- **ASSIGNED TASK**:
Everything in the data must be repeated exactly, apart from the pictures, which are left out.

- **DATASET EXCERPT**:

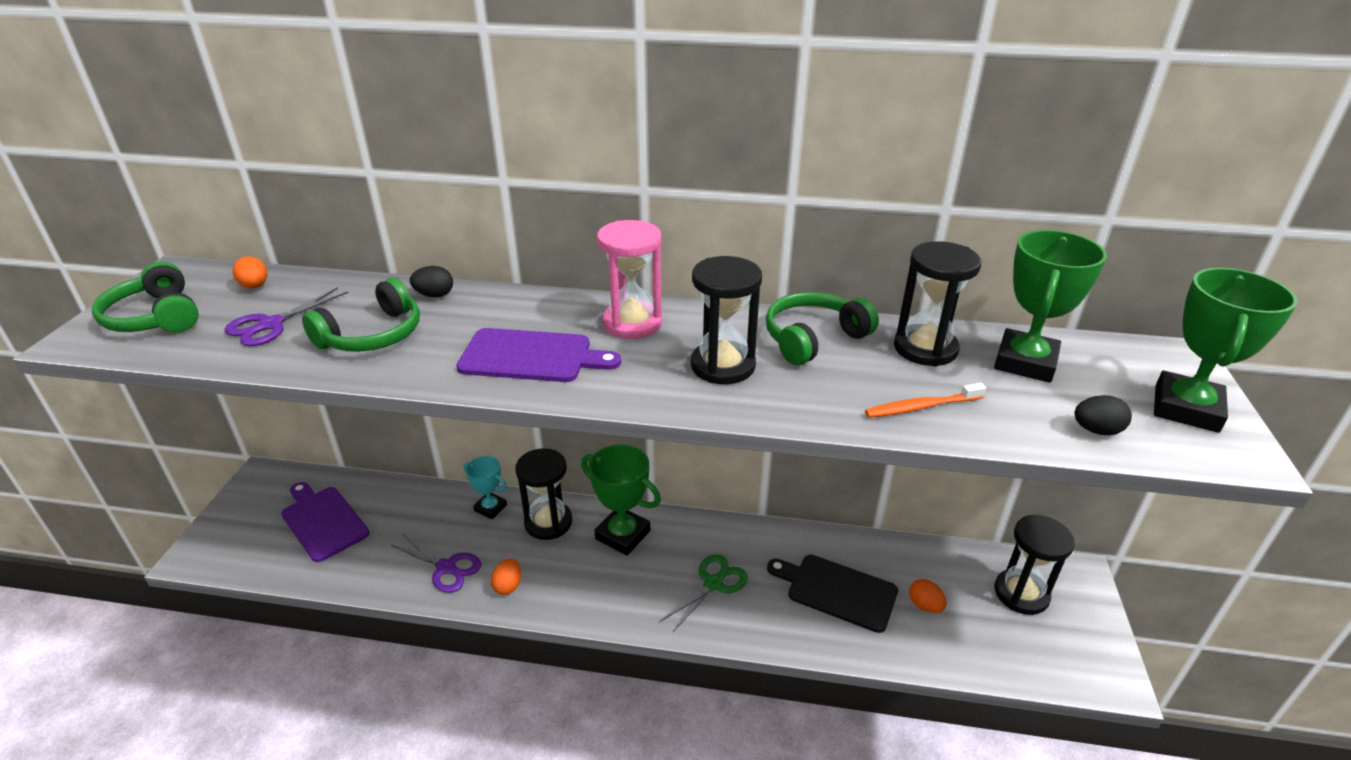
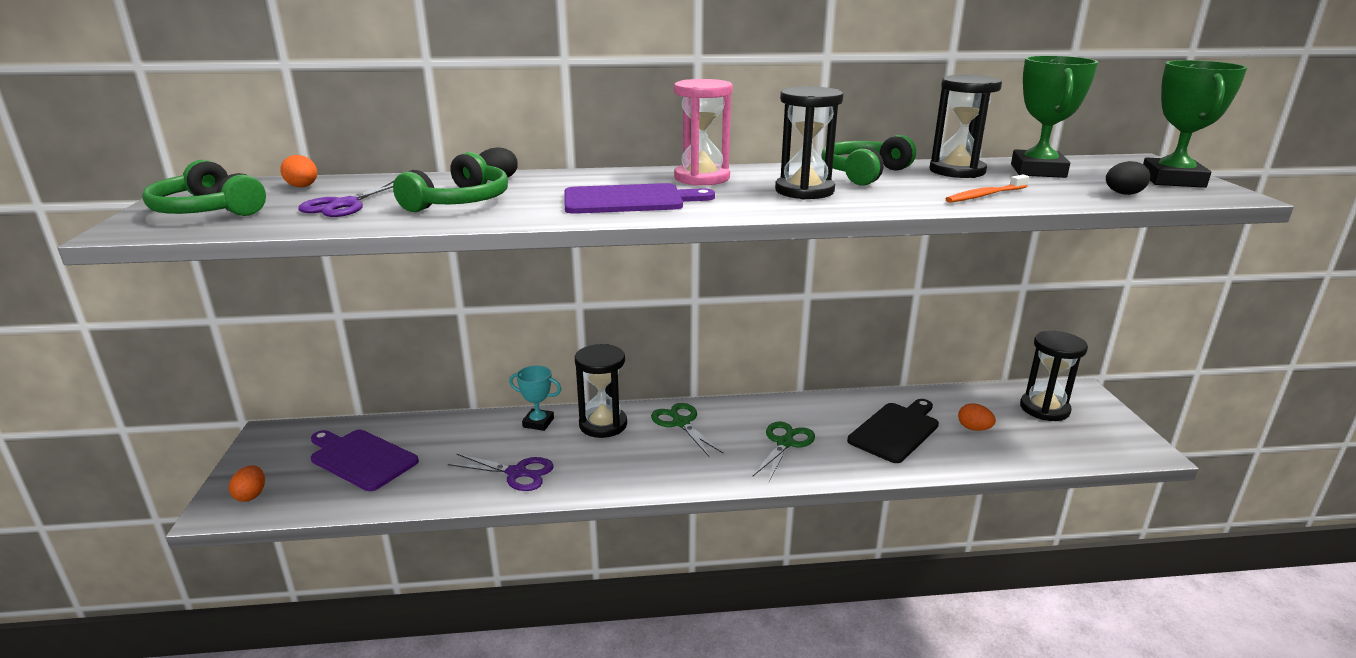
camera: 15 degrees left, 10 degrees down
(508, 586) = (589, 476): orange egg -> orange egg (251, 495)
(622, 535) = (681, 423): green trophy -> green scissors
(837, 591) = (896, 431): black cutting board -> black cutting board turned 120 degrees clockwise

- **RESULT**:
camera: 15 degrees left, 10 degrees down
(508, 586) = (589, 476): orange egg -> orange egg (251, 495)
(622, 535) = (681, 423): green trophy -> green scissors
(837, 591) = (896, 431): black cutting board -> black cutting board turned 120 degrees clockwise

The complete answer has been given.